- [Exercise aim] If a line in the listing below contains "scissors", return that line.

- [Given material]
━━━━━━━━━━━━━━━━

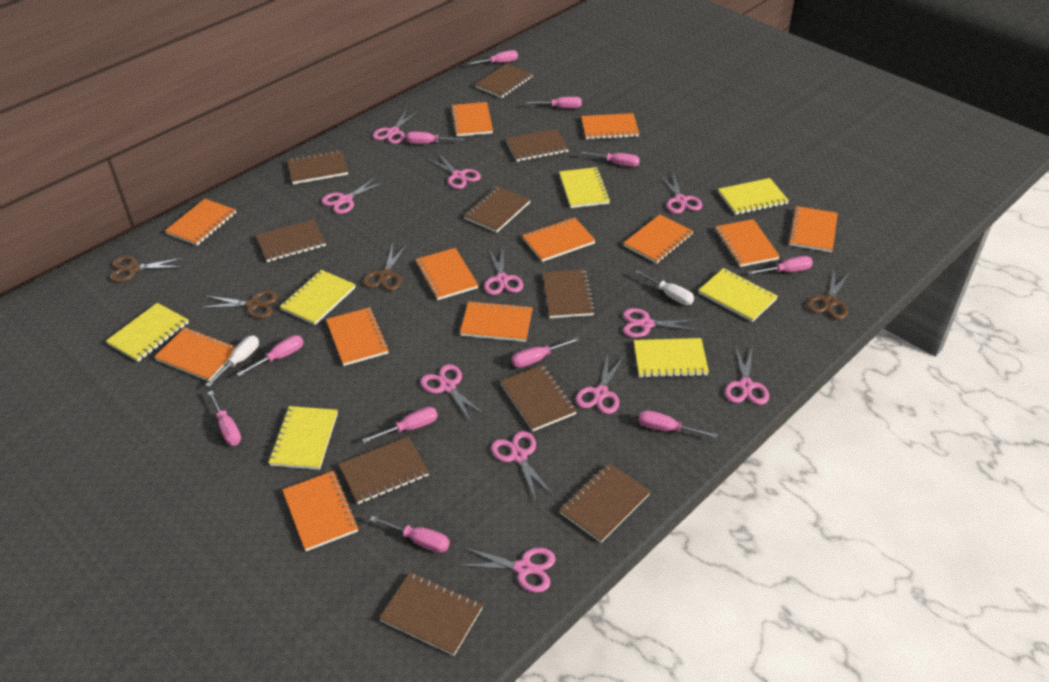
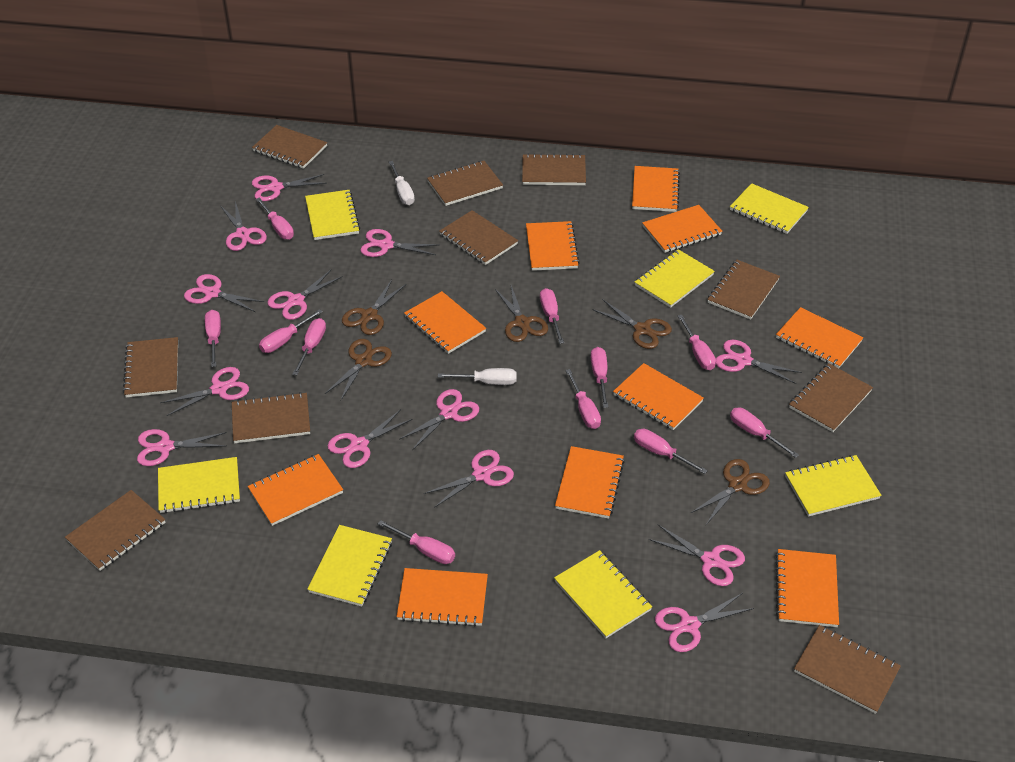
brown scissors: 4 -> 5
orange notebook: 12 -> 10
pink scissors: 11 -> 13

━━━━━━━━━━━━━━━━

- [Solution for this problem]
brown scissors: 4 -> 5
pink scissors: 11 -> 13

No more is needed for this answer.